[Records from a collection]
'''

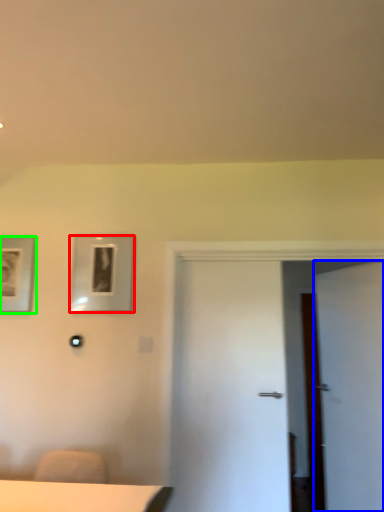
Question: Which object is the closest to the picture frame (highlighted by a red box)? Choose among these: door (highlighted by a blue box) or picture frame (highlighted by a green box).

Choices:
 (A) door
 (B) picture frame

Answer: (B)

'''

**TASK GOAL:** Count how many lines of the records above contain the word "picture", and reply with only that number.

**ANSWER TO THIS TASK:** 2